= Records supplied =
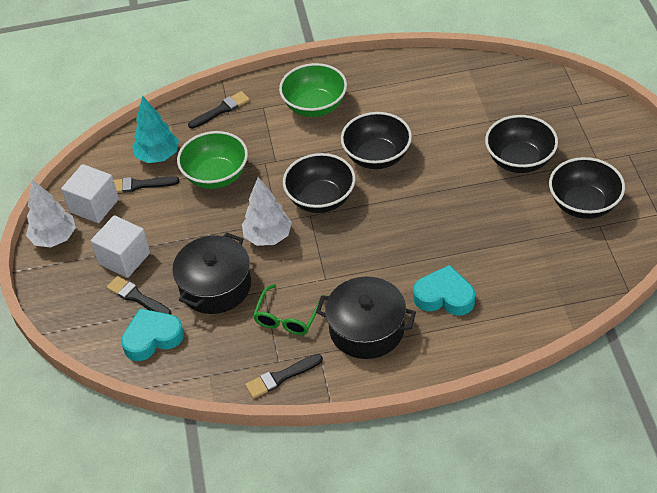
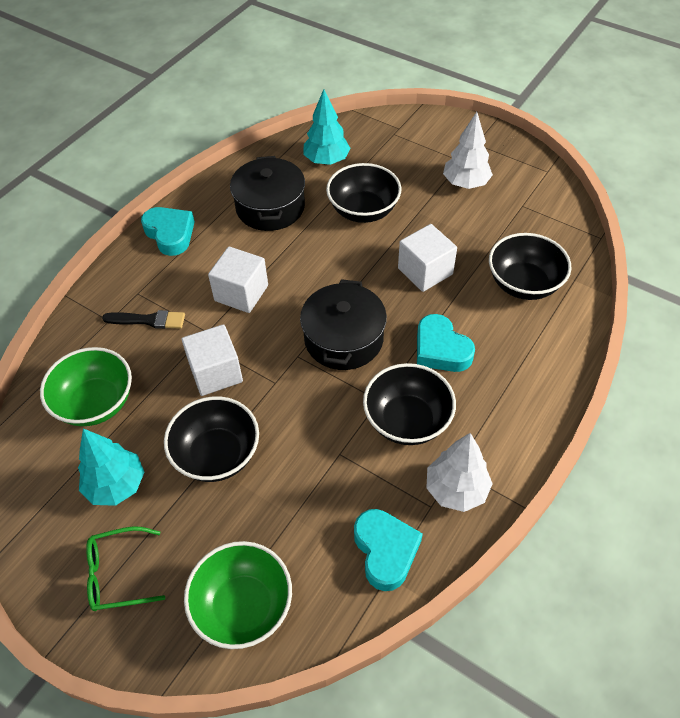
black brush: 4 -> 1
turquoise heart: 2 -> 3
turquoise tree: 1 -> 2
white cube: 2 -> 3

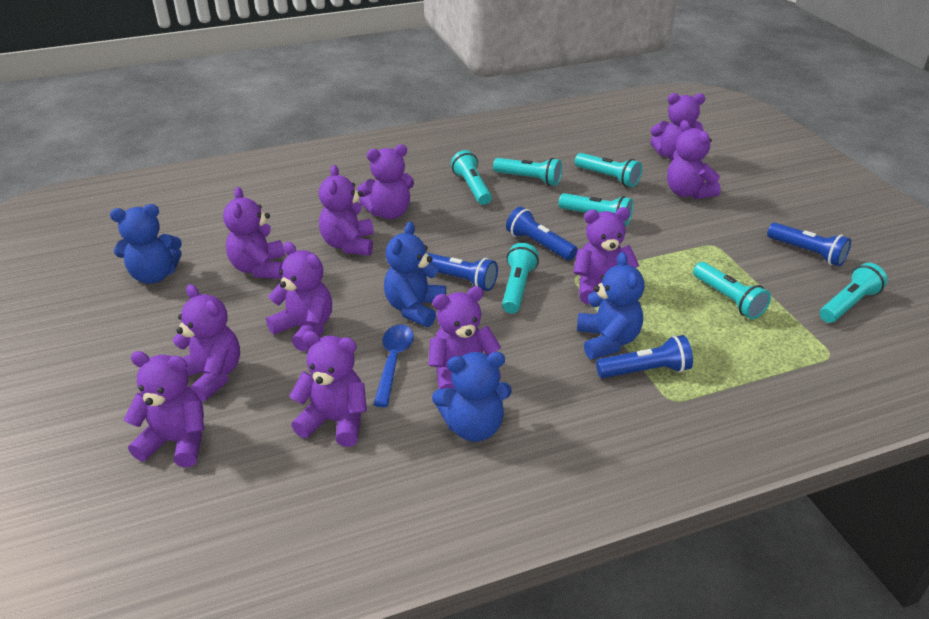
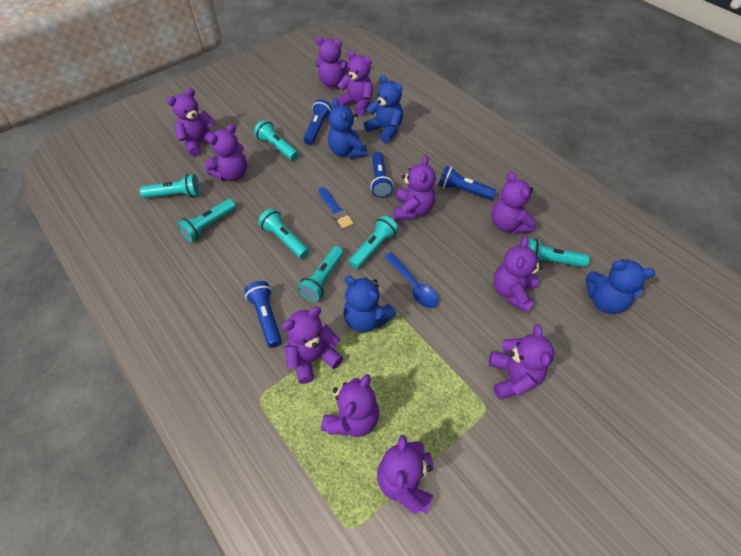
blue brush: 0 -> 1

...

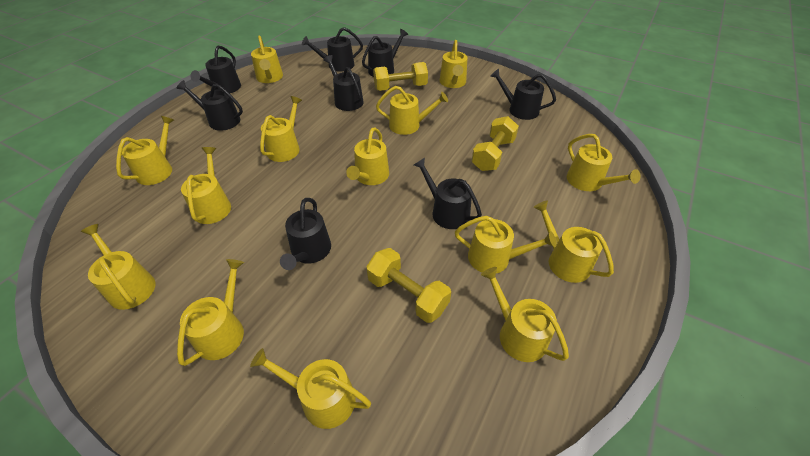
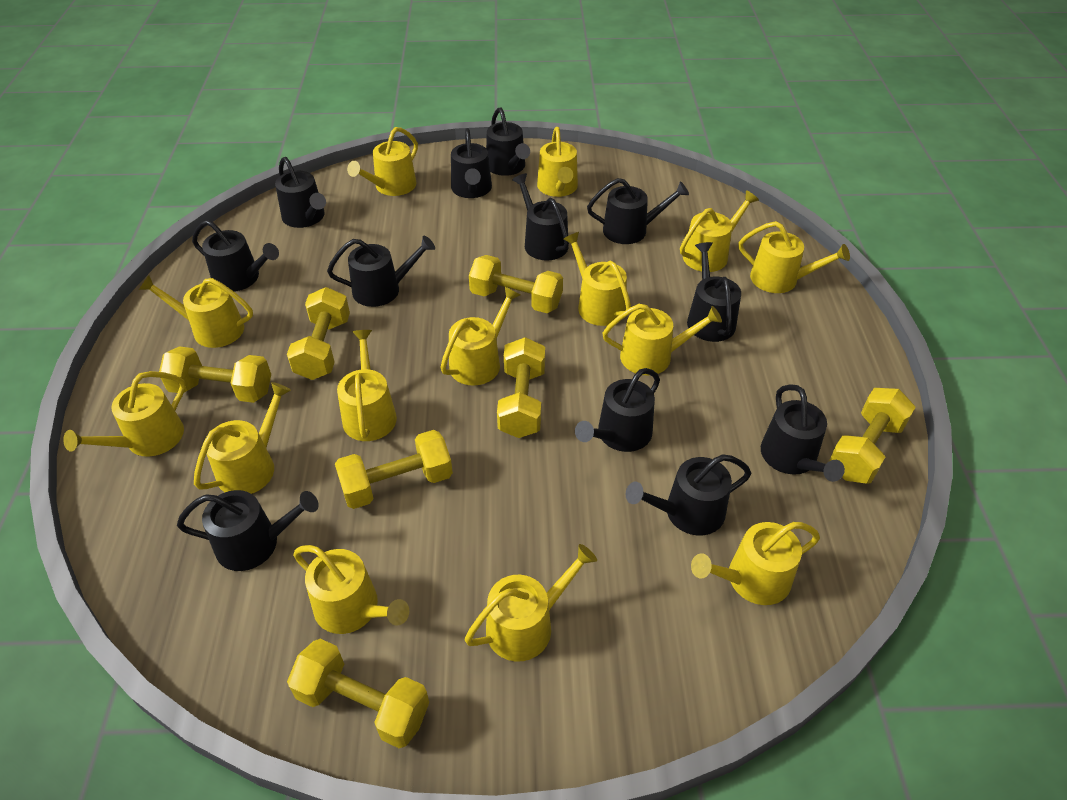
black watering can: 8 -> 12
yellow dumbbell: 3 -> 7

= Task details =
Could you copy out every line in the material above that contains the string "black"?

= Finished exercise =
black brush: 4 -> 1
black watering can: 8 -> 12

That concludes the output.